_TASK INPUT_

______________________________

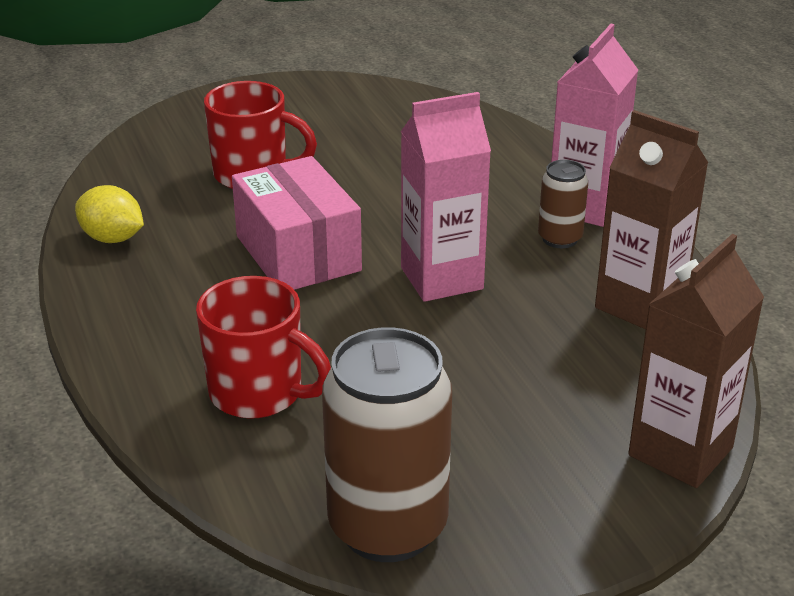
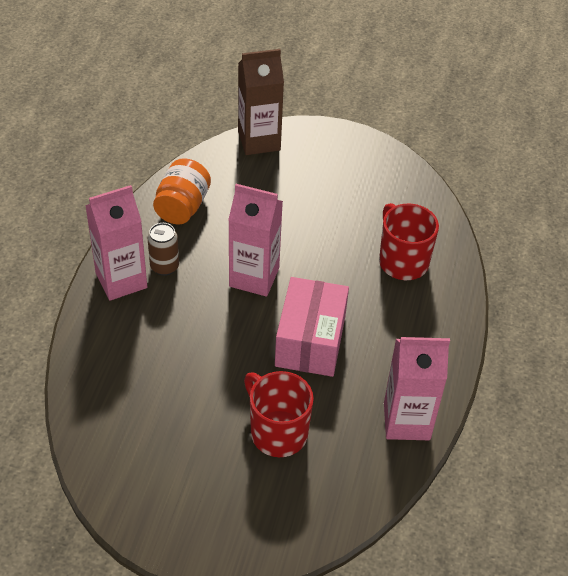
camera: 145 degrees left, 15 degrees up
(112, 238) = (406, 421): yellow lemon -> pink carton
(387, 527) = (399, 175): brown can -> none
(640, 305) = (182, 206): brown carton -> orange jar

______________________________

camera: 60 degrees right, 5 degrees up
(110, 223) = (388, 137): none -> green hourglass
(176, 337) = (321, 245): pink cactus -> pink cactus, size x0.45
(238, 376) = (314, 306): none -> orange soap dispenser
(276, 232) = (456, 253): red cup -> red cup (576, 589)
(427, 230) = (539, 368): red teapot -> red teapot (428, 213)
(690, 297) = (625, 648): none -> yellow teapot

______________________________

_WHAT IS NEEDED_
In the entries above, find the line holding "camera: 145 degrees left, 15 degrees up" and the line holding "(640, 305) = (182, 206): brown", then retype exactly those two lines and every line between them, and nothing else.

_RESULT_
camera: 145 degrees left, 15 degrees up
(112, 238) = (406, 421): yellow lemon -> pink carton
(387, 527) = (399, 175): brown can -> none
(640, 305) = (182, 206): brown carton -> orange jar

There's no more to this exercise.